• [INPUT MATERIAL]:
'''

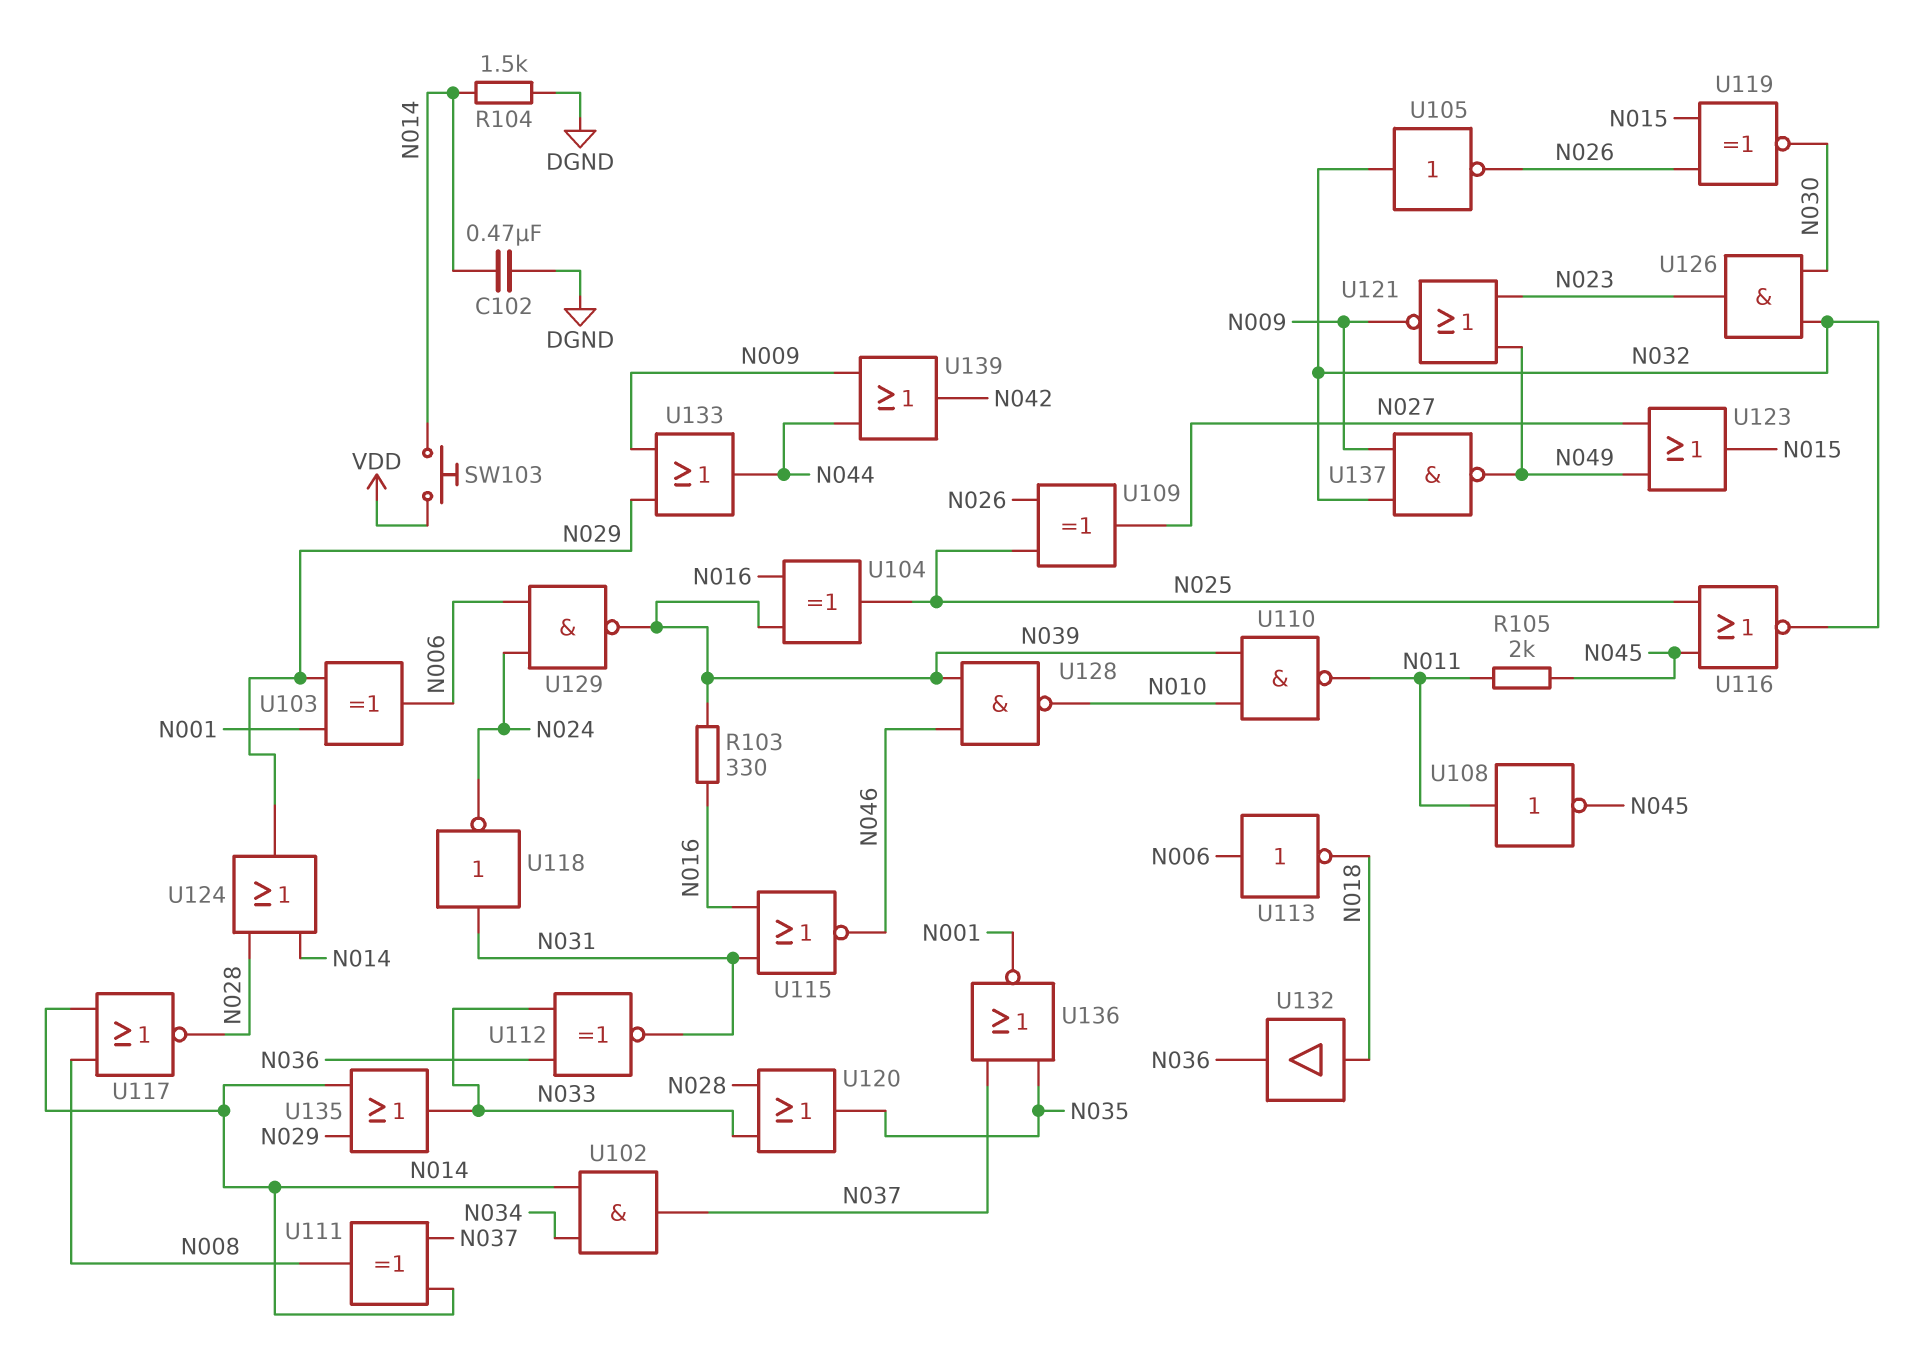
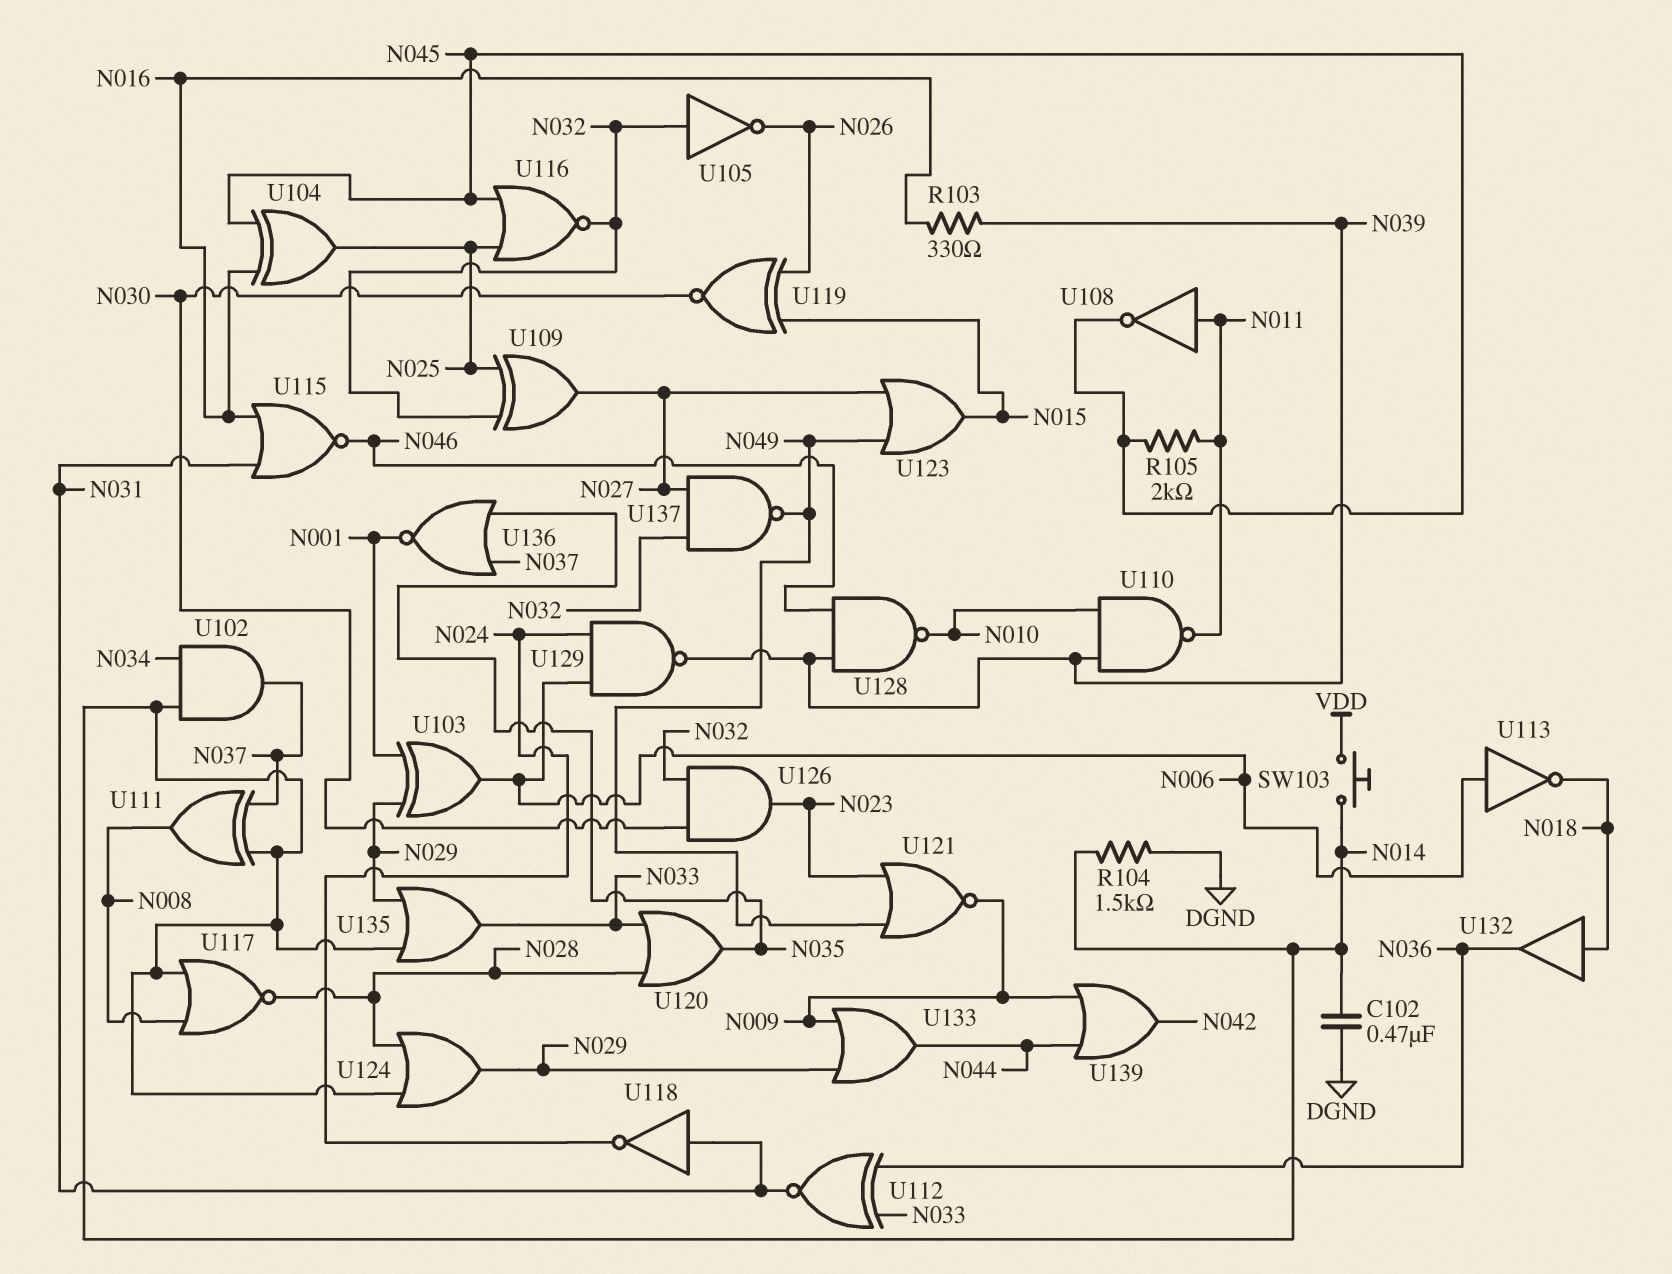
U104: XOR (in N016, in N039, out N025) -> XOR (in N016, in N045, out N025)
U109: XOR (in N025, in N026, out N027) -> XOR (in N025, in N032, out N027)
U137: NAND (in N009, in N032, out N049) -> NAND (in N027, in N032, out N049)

'''
'''

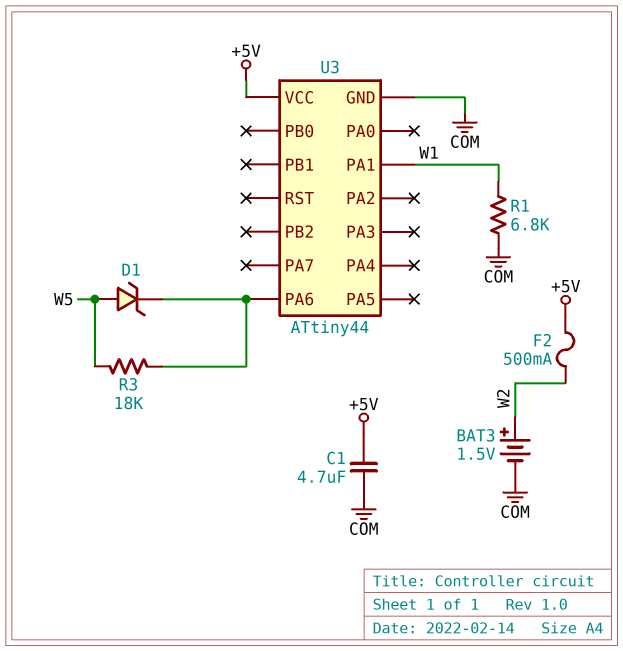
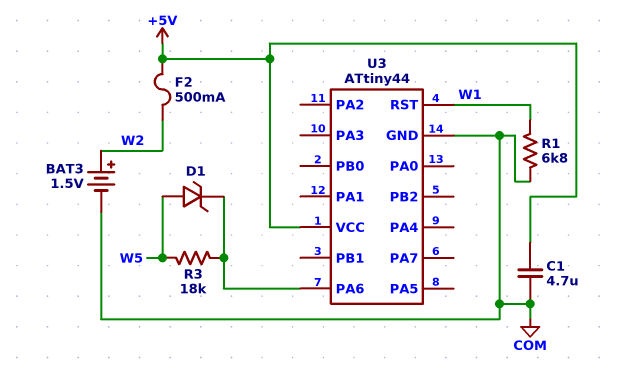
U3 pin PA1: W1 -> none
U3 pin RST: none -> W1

'''
'''

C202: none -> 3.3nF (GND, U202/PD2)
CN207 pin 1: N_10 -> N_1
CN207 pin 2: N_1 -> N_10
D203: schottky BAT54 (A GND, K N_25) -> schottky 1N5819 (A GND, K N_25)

'''

• [TASK TO COMPLETE]:
Begin with the line above that has "CN207 pin 1: N_10 -> N_1" and continue through the line that has "D203: schottky BAT54", setting each one down exactly. Stop there.

• [TASK RESULT]:
CN207 pin 1: N_10 -> N_1
CN207 pin 2: N_1 -> N_10
D203: schottky BAT54 (A GND, K N_25) -> schottky 1N5819 (A GND, K N_25)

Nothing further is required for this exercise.